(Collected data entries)
========

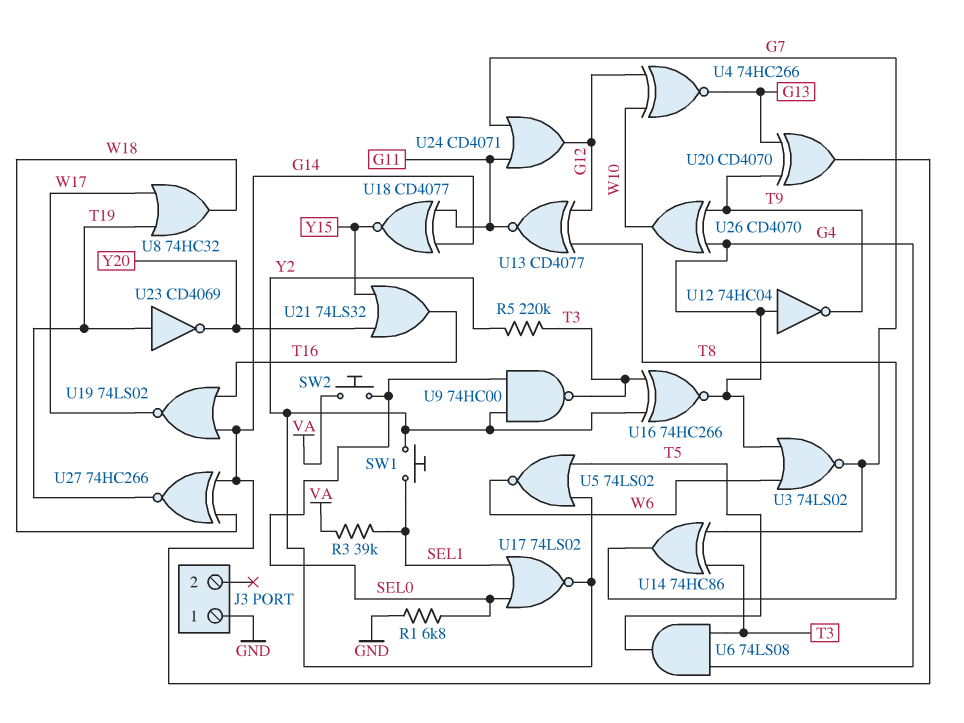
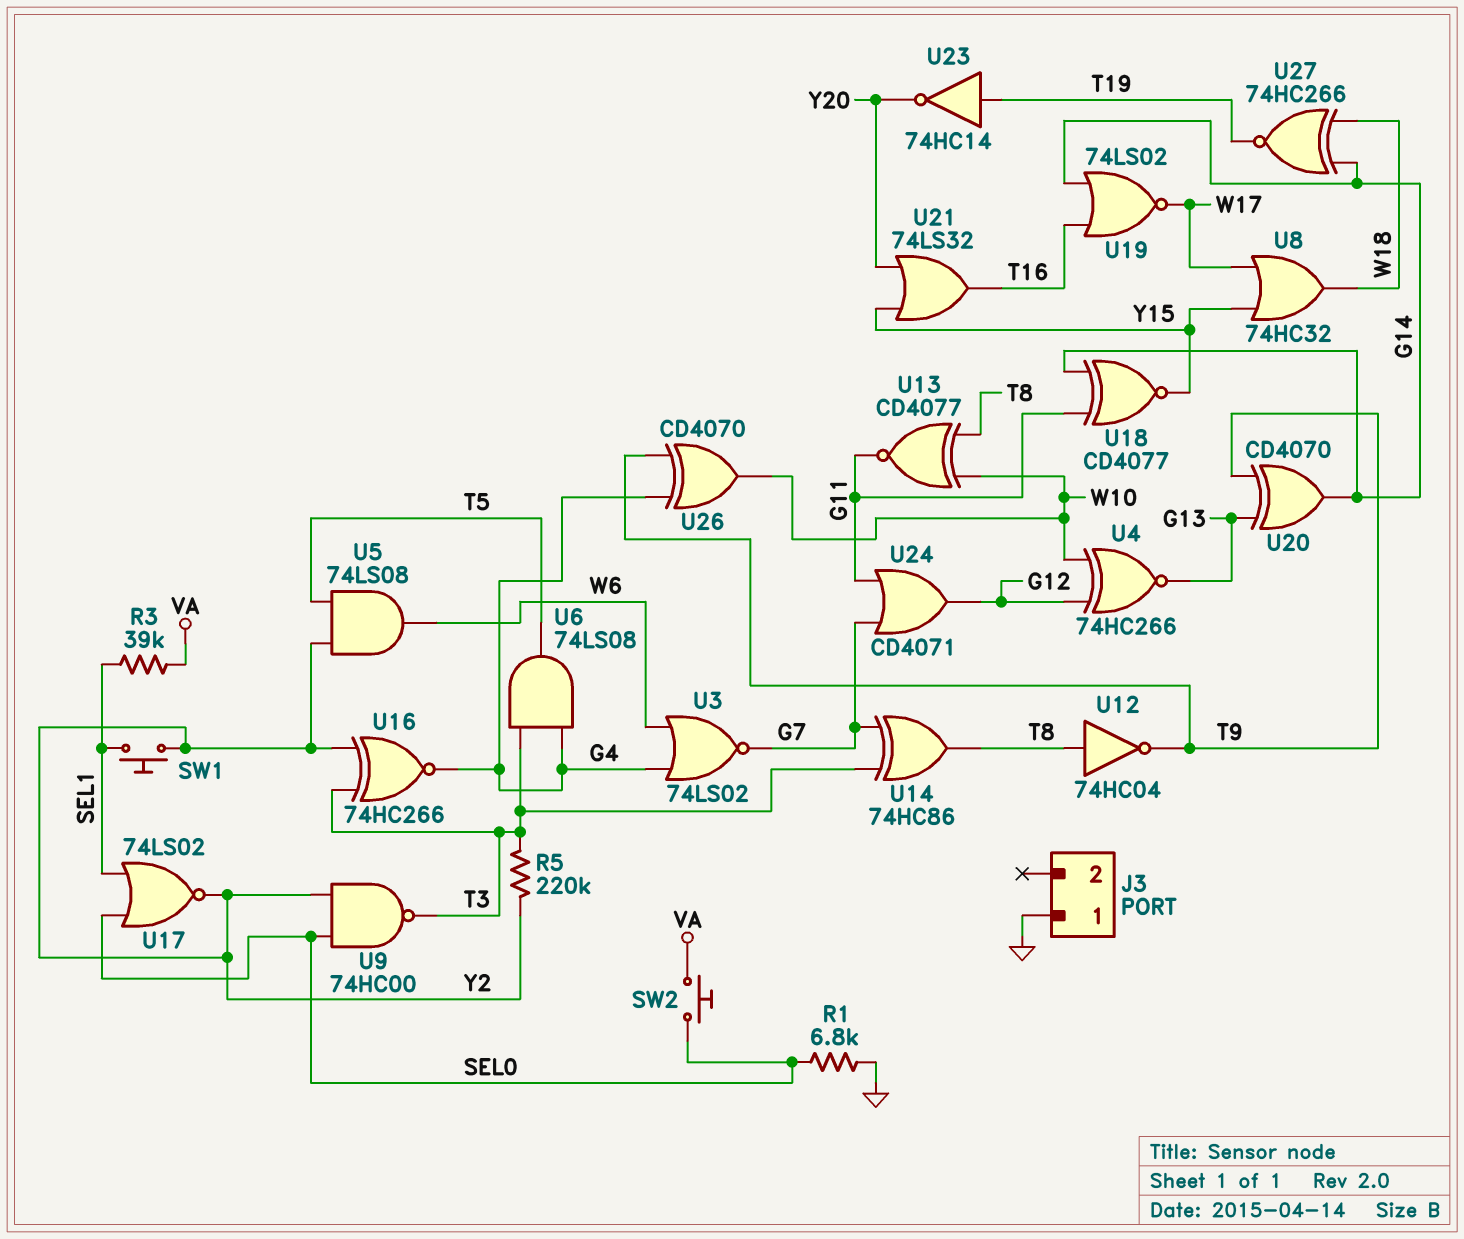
U5: NOR 74LS02 (in T5, in Y2, out W6) -> AND 74LS08 (in T5, in Y2, out W6)
U8: OR 74HC32 (in T19, in W17, out W18) -> OR 74HC32 (in W17, in Y15, out W18)
U12: NOT 74HC04 (in G4, out T9) -> NOT 74HC04 (in T8, out T9)
U13: XNOR CD4077 (in G12, in T8, out G11) -> XNOR CD4077 (in T8, in W10, out G11)
U23: NOT CD4069 (in T19, out Y20) -> NOT 74HC14 (in T19, out Y20)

========

What to produce » Would you output each entry exactly and leave the pictures behind?

Response »
U5: NOR 74LS02 (in T5, in Y2, out W6) -> AND 74LS08 (in T5, in Y2, out W6)
U8: OR 74HC32 (in T19, in W17, out W18) -> OR 74HC32 (in W17, in Y15, out W18)
U12: NOT 74HC04 (in G4, out T9) -> NOT 74HC04 (in T8, out T9)
U13: XNOR CD4077 (in G12, in T8, out G11) -> XNOR CD4077 (in T8, in W10, out G11)
U23: NOT CD4069 (in T19, out Y20) -> NOT 74HC14 (in T19, out Y20)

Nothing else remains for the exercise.